━━━━━ THE RECORDS ━━━━━

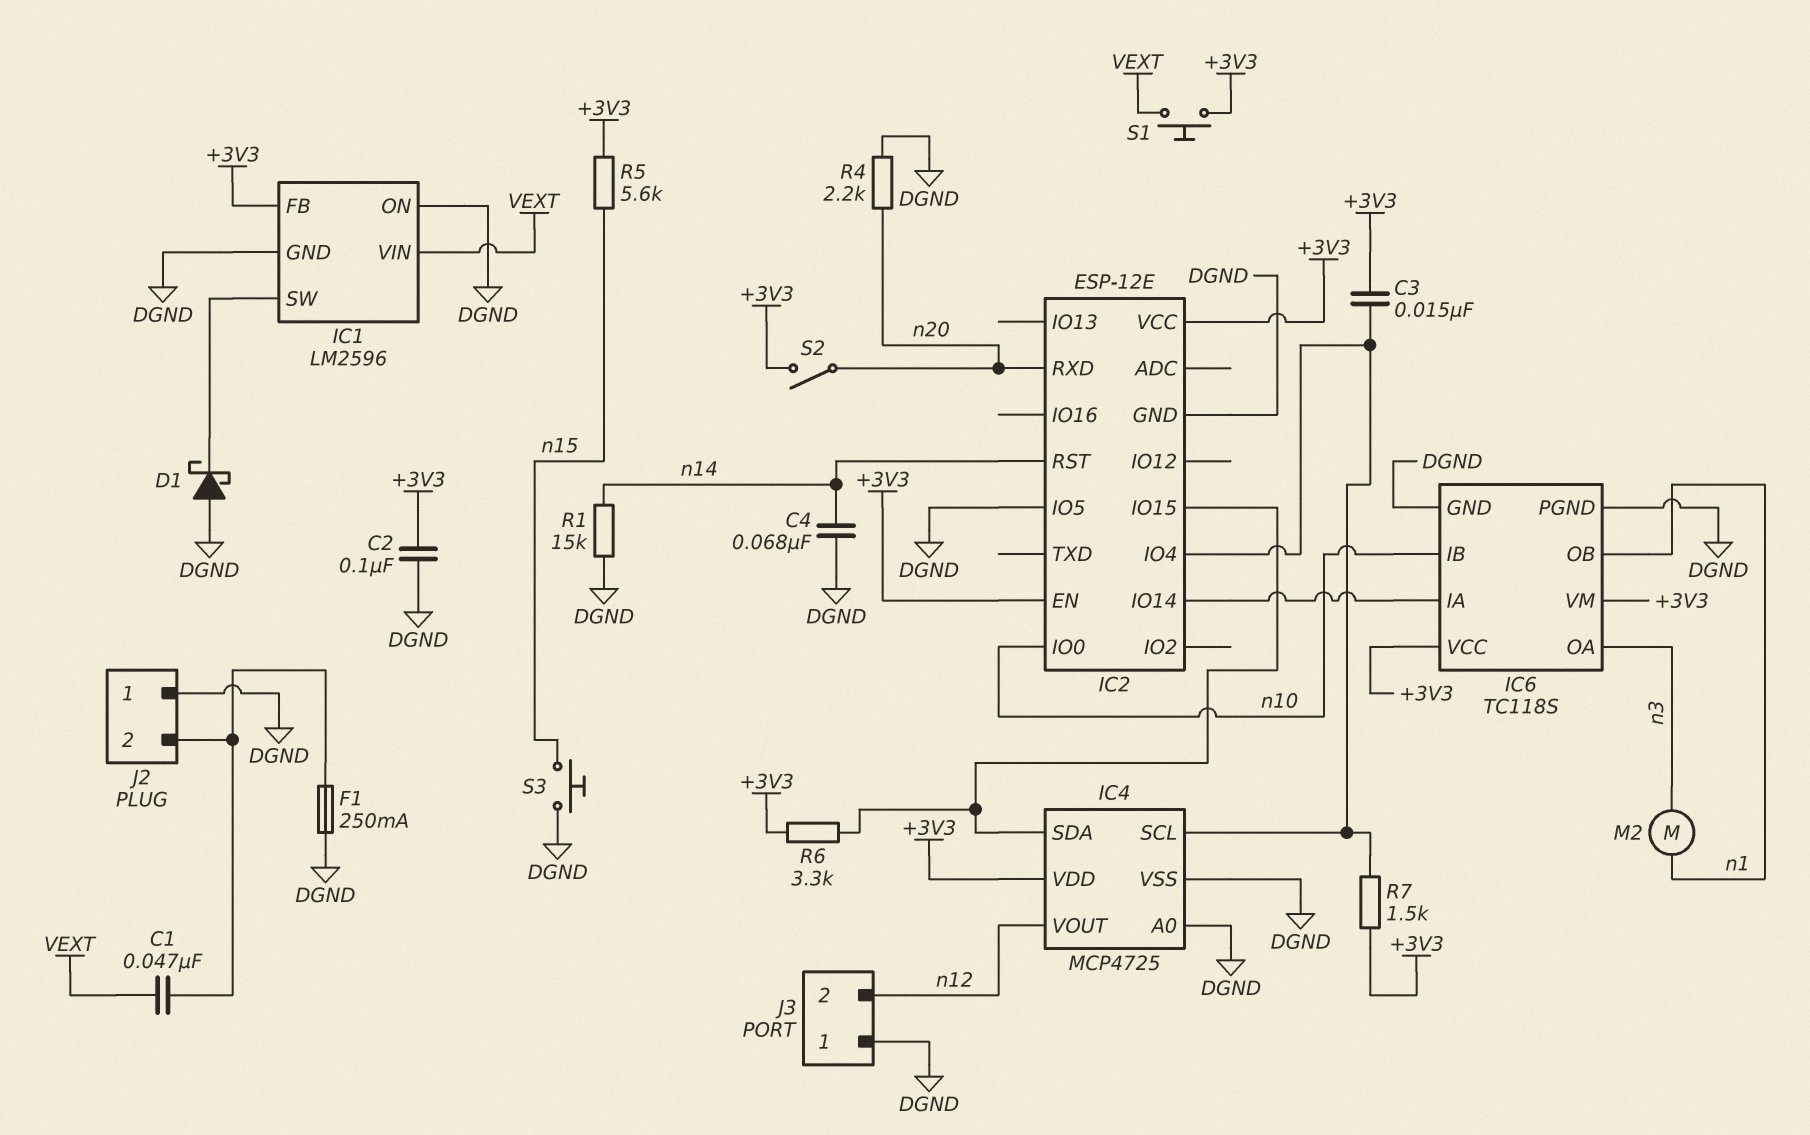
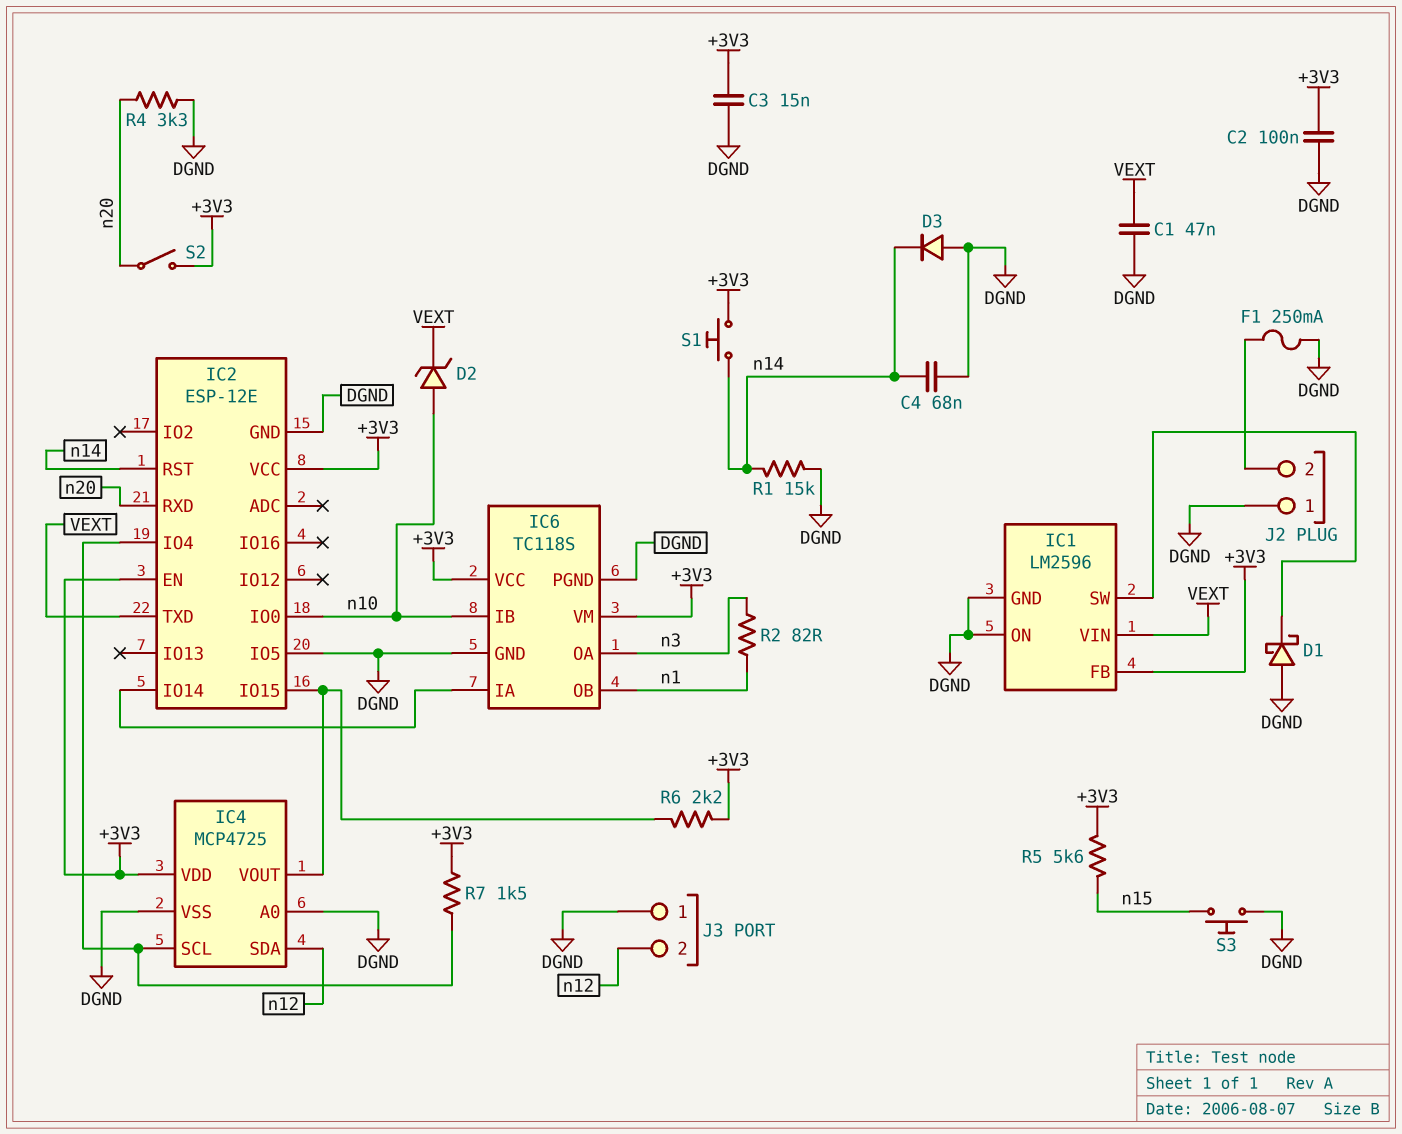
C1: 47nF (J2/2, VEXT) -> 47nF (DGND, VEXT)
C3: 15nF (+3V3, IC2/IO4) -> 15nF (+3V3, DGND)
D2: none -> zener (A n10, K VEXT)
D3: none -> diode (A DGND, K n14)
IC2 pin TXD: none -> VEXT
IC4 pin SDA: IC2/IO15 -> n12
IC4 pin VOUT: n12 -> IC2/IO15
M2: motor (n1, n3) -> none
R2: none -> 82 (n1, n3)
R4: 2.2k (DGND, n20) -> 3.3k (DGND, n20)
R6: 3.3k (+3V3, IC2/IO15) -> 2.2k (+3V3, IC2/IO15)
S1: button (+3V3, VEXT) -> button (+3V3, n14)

━━━━━
━━━━━ THE RECORDS ━━━━━

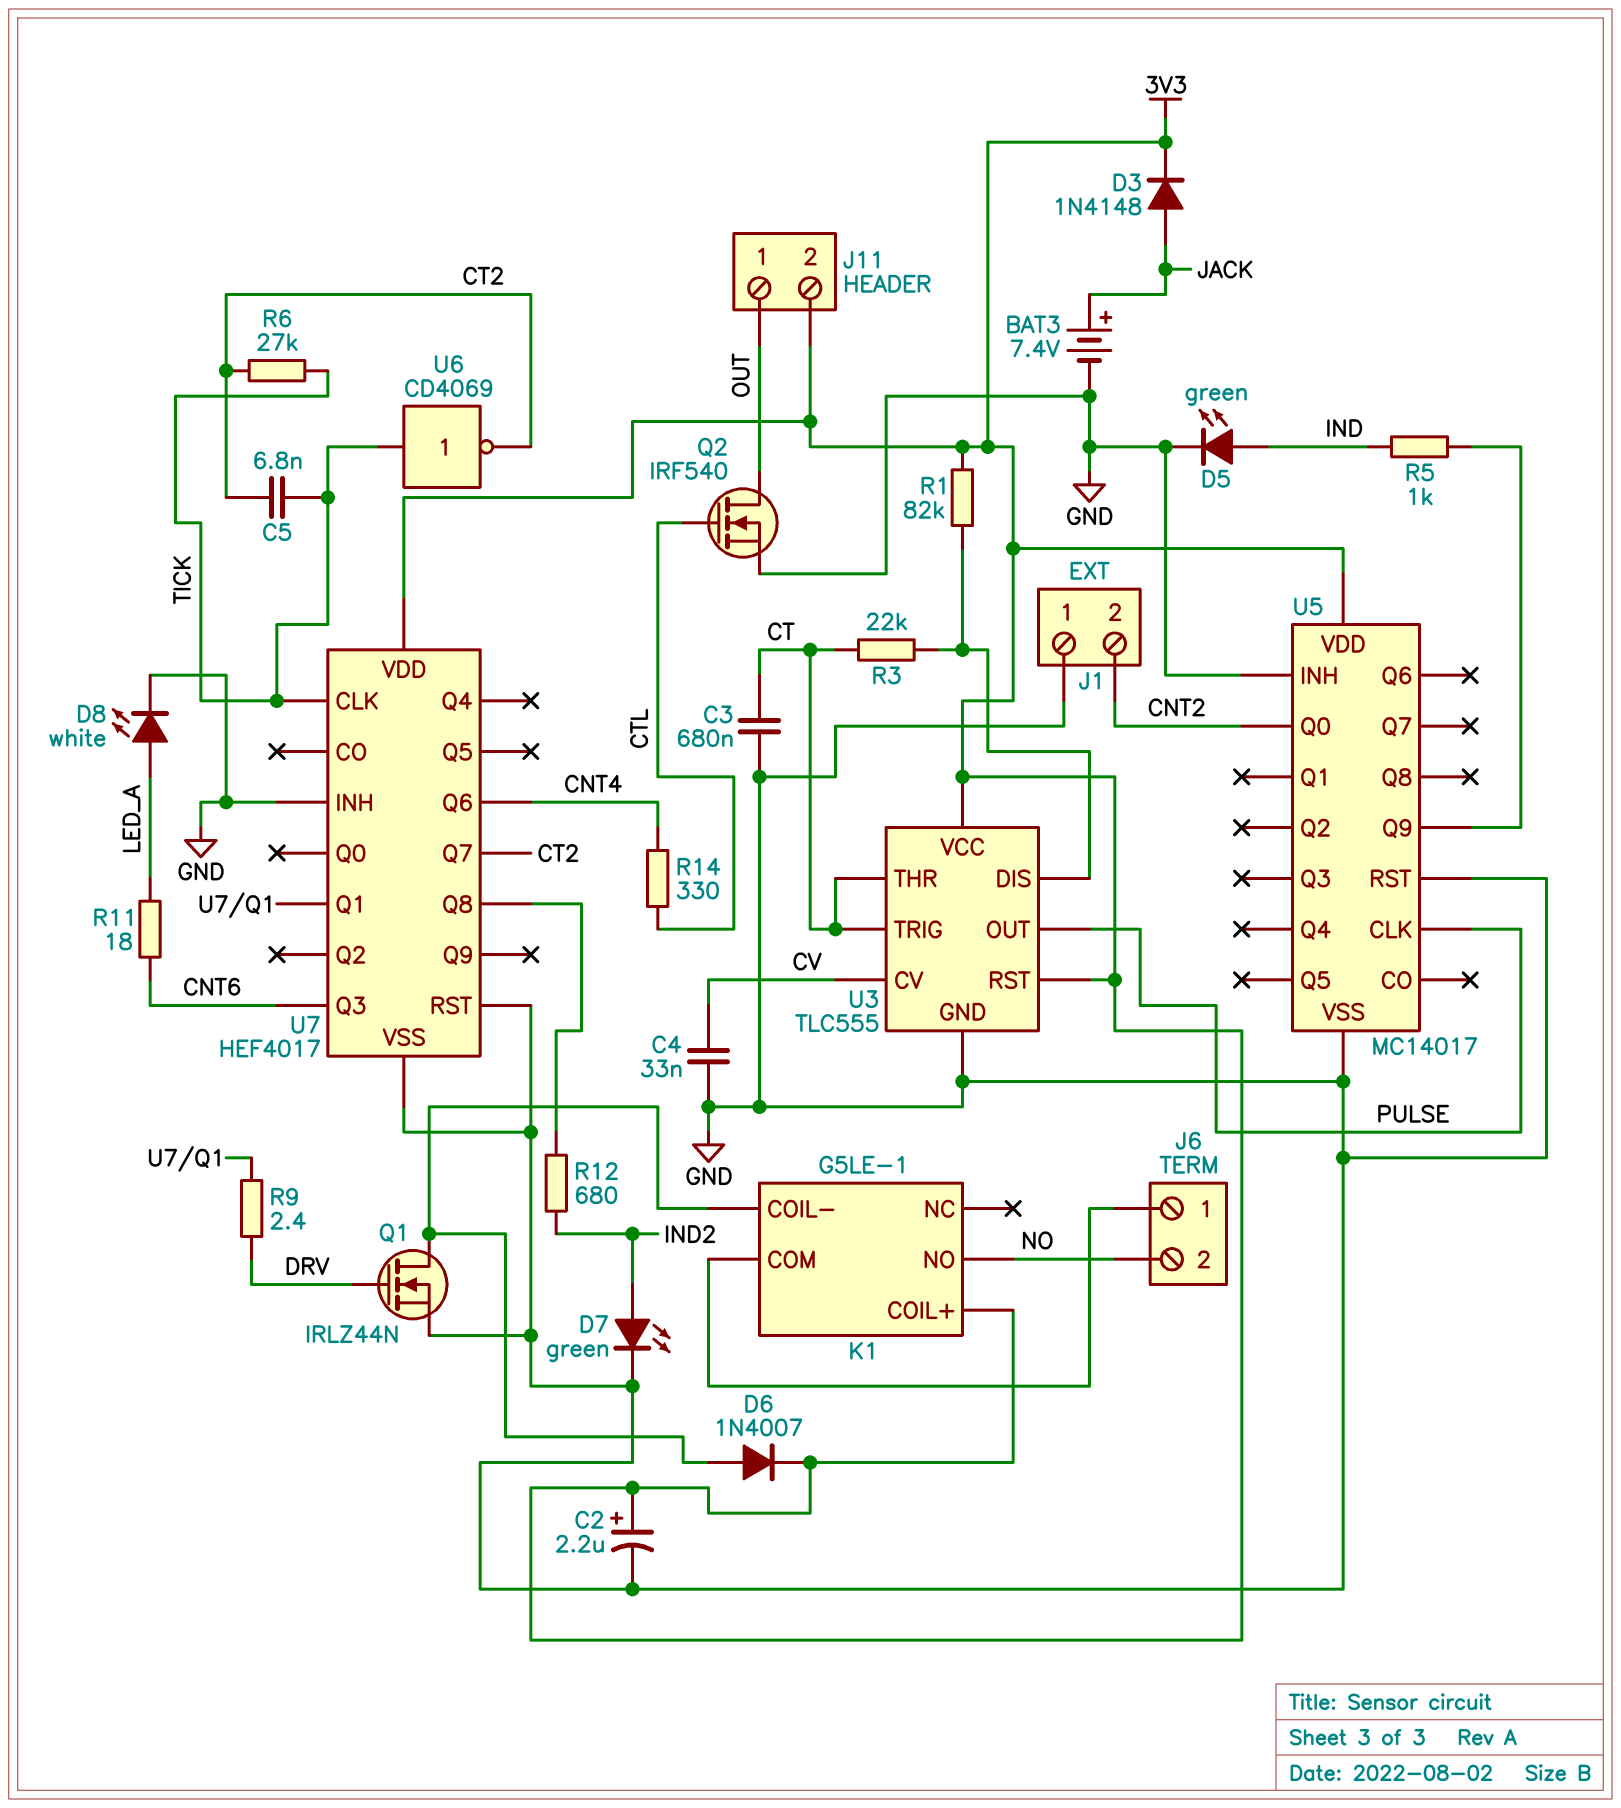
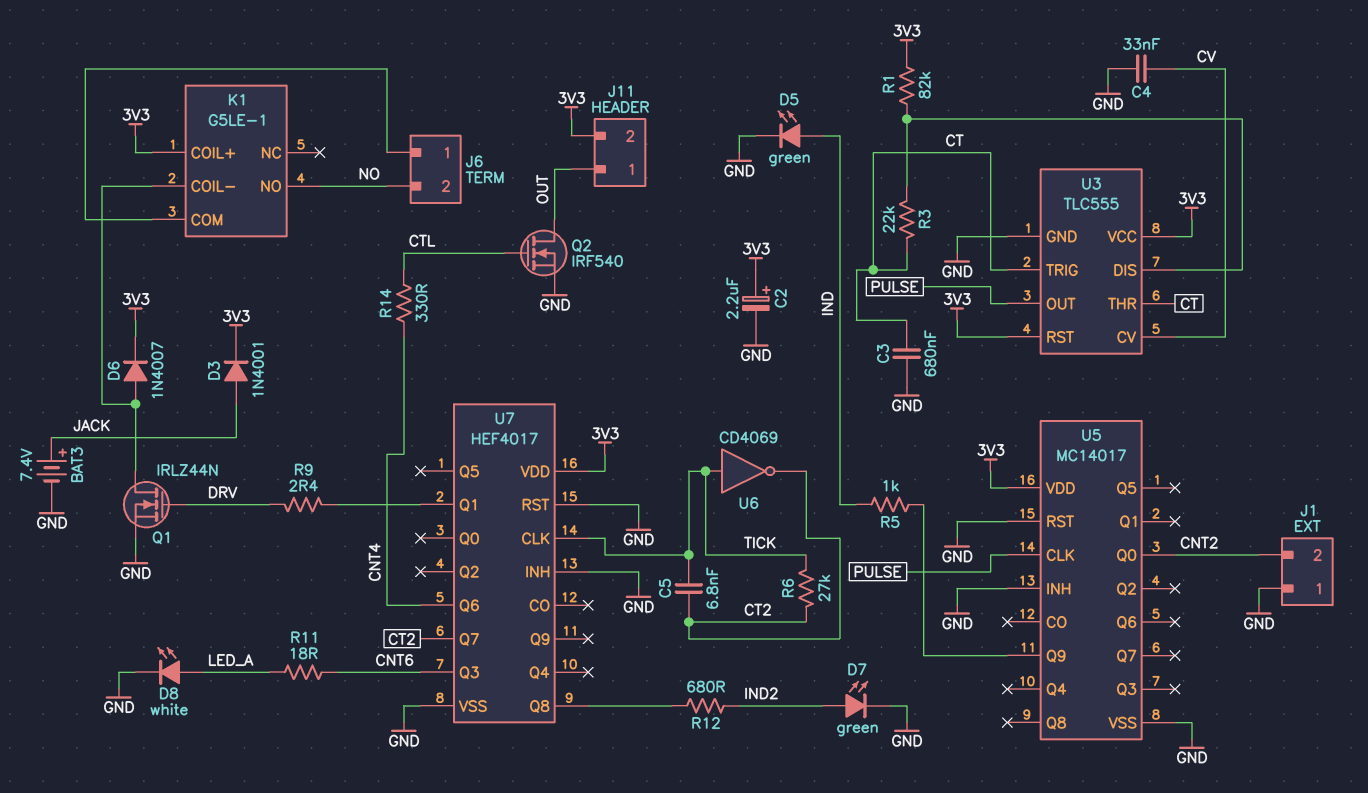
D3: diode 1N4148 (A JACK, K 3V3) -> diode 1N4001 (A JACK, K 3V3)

━━━━━

● YOUR GOAL:
Retype the portion of the data above that starts on the line with "D3: none -> diode (A DGND, K n14)" and finishes on the line with "S1: button (+3V3, VEXT) -> button (+3V3, n14)", including both of those lines.

● EXPECTED ANSWER:
D3: none -> diode (A DGND, K n14)
IC2 pin TXD: none -> VEXT
IC4 pin SDA: IC2/IO15 -> n12
IC4 pin VOUT: n12 -> IC2/IO15
M2: motor (n1, n3) -> none
R2: none -> 82 (n1, n3)
R4: 2.2k (DGND, n20) -> 3.3k (DGND, n20)
R6: 3.3k (+3V3, IC2/IO15) -> 2.2k (+3V3, IC2/IO15)
S1: button (+3V3, VEXT) -> button (+3V3, n14)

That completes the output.